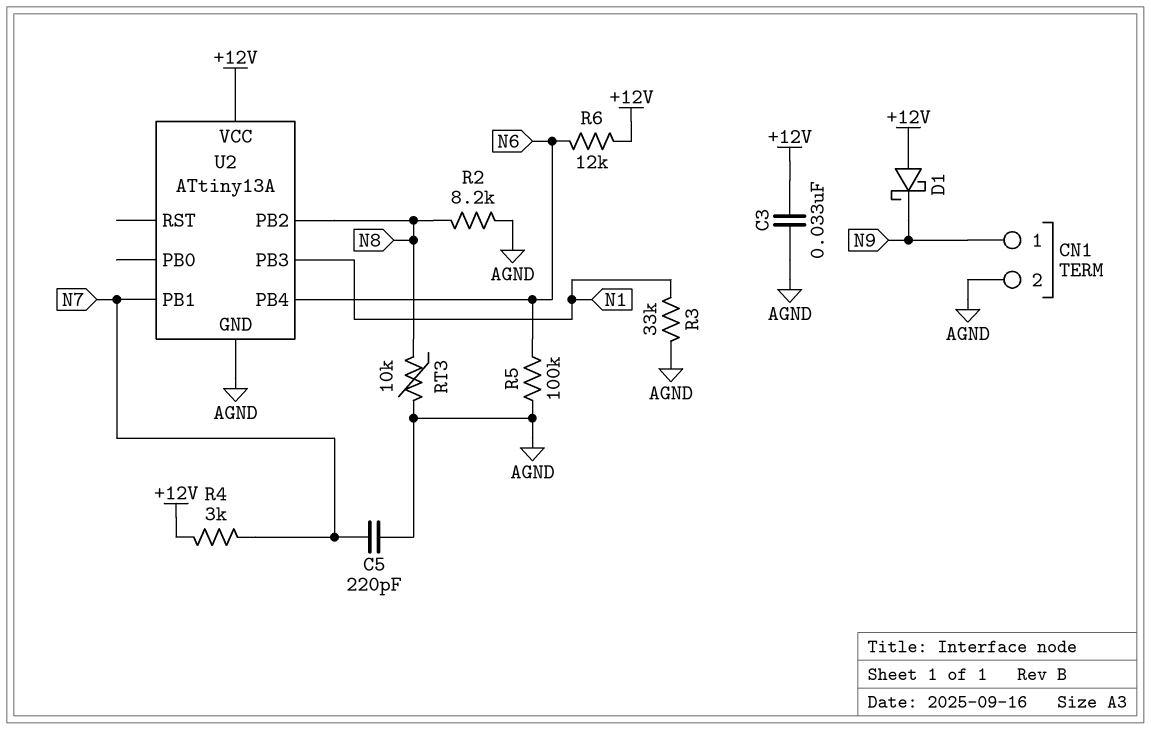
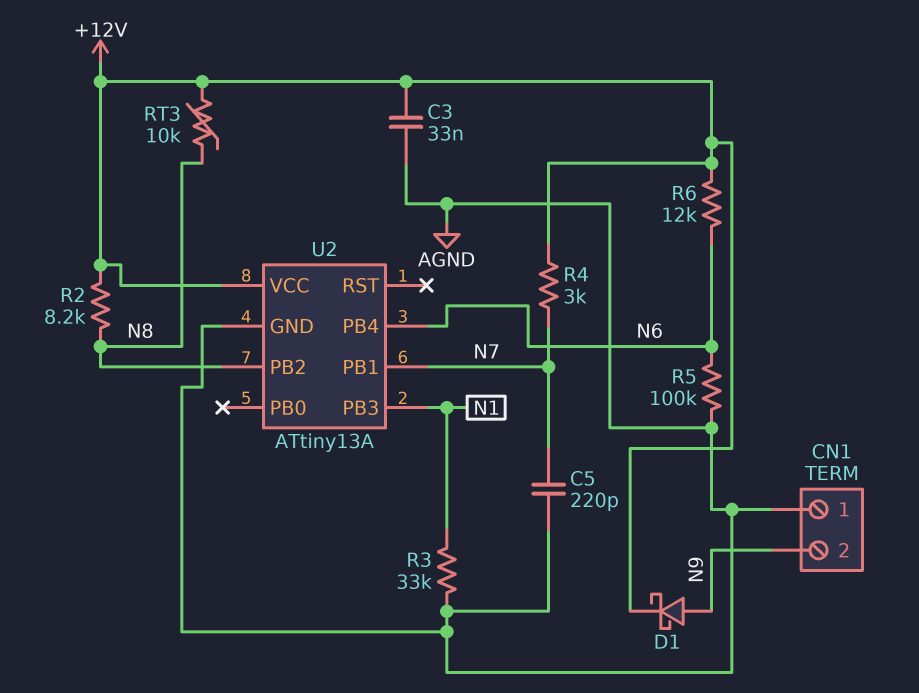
CN1 pin 1: N9 -> AGND
CN1 pin 2: AGND -> N9
D1: schottky (A +12V, K N9) -> schottky (A N9, K +12V)
R2: 8.2k (AGND, N8) -> 8.2k (+12V, N8)
RT3: 10k (AGND, N8) -> 10k (+12V, N8)

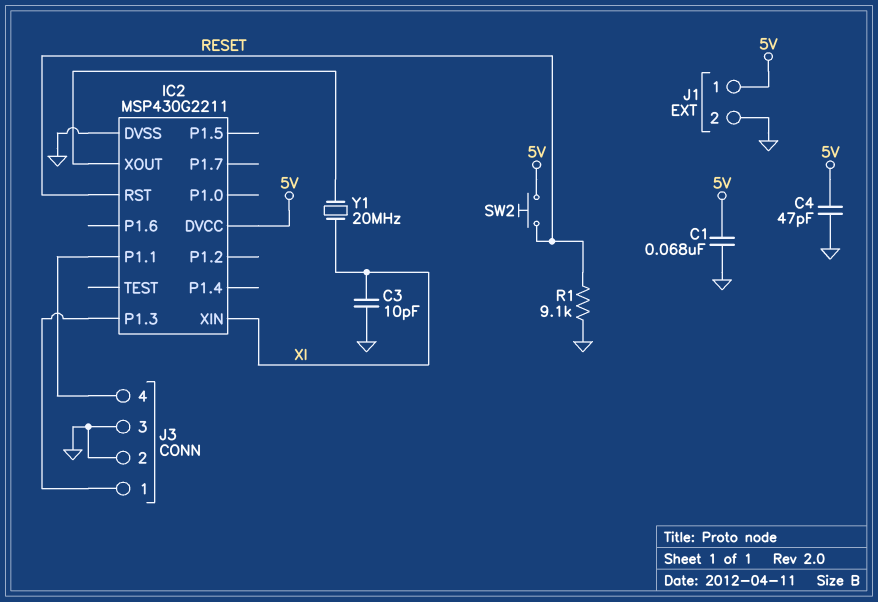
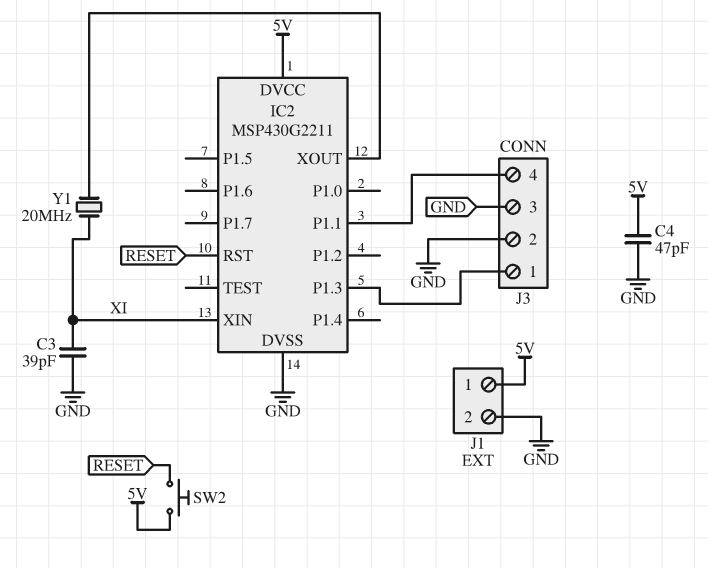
C1: 68nF (5V, GND) -> none
C3: 10pF (GND, XI) -> 39pF (GND, XI)
R1: 9.1k (GND, RESET) -> none

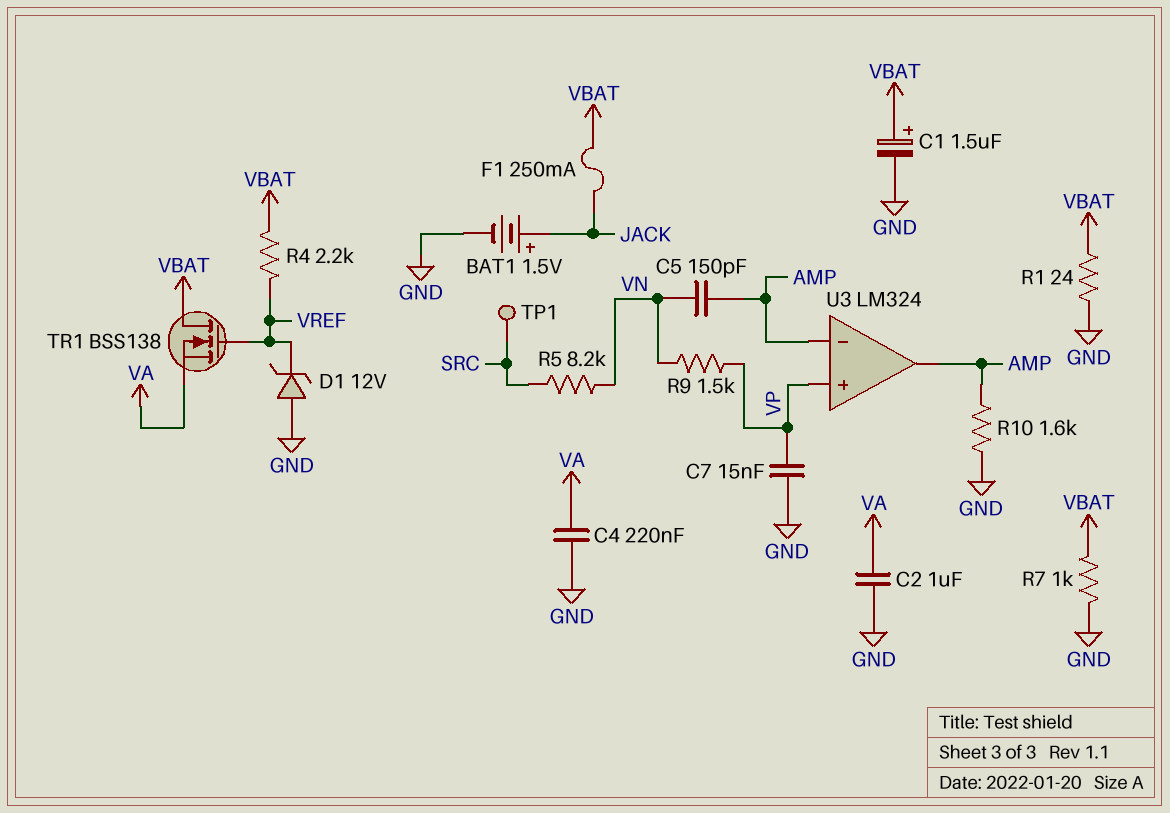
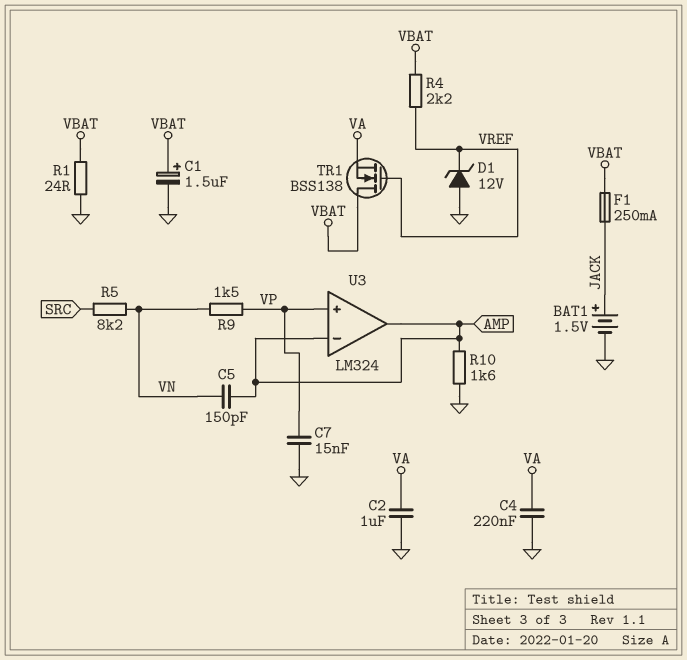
R7: 1k (GND, VBAT) -> none
TP1: test point (SRC) -> none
═══
(BRIEF): From the line containing "C1: 68nF (5V, GND) -> none" down to the last line of the records above, repeat every line exactly and nothing else, dropping any pictures.

(RESULT OF THIS TASK):
C1: 68nF (5V, GND) -> none
C3: 10pF (GND, XI) -> 39pF (GND, XI)
R1: 9.1k (GND, RESET) -> none

R7: 1k (GND, VBAT) -> none
TP1: test point (SRC) -> none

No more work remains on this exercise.